**Exercise objective**
Pictures are not part of the copy; reproduce the remaining data exactly.
*** Data provided Section Begins ***
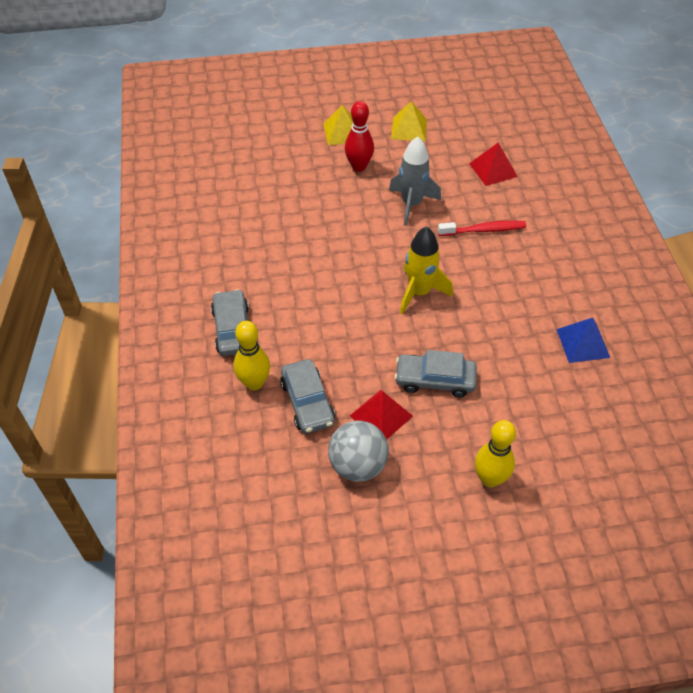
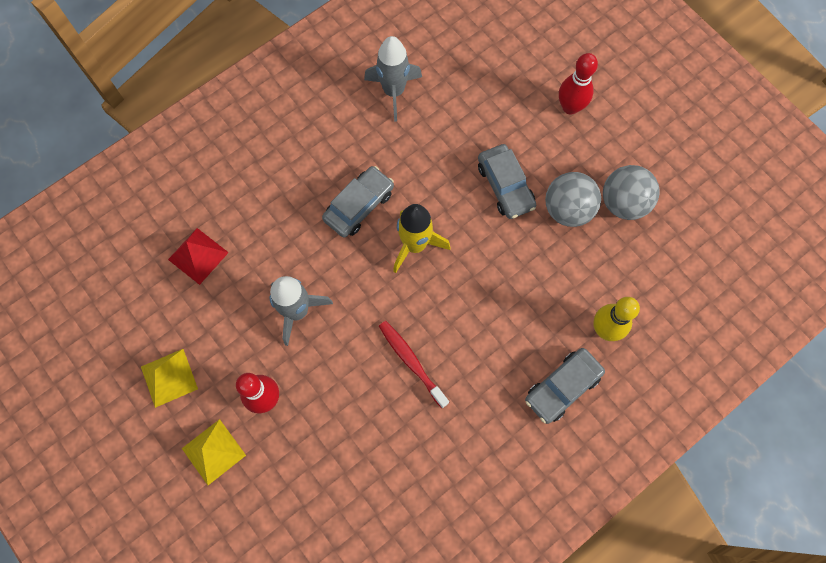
camera: 120 degrees left, 20 degrees up
(307, 402) = (594, 273): grey car -> grey car (359, 206)
(381, 416) = (567, 209): red pyramid -> grey ball
(484, 230) = (297, 225): red toothbrush -> red toothbrush (411, 362)
(490, 479) = (570, 107): yellow bowling pin -> red bowling pin
(583, 343) = (393, 92): blue pyramid -> grey rocket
*** Data provided Section Ends ***
**Solution**
camera: 120 degrees left, 20 degrees up
(307, 402) = (594, 273): grey car -> grey car (359, 206)
(381, 416) = (567, 209): red pyramid -> grey ball
(484, 230) = (297, 225): red toothbrush -> red toothbrush (411, 362)
(490, 479) = (570, 107): yellow bowling pin -> red bowling pin
(583, 343) = (393, 92): blue pyramid -> grey rocket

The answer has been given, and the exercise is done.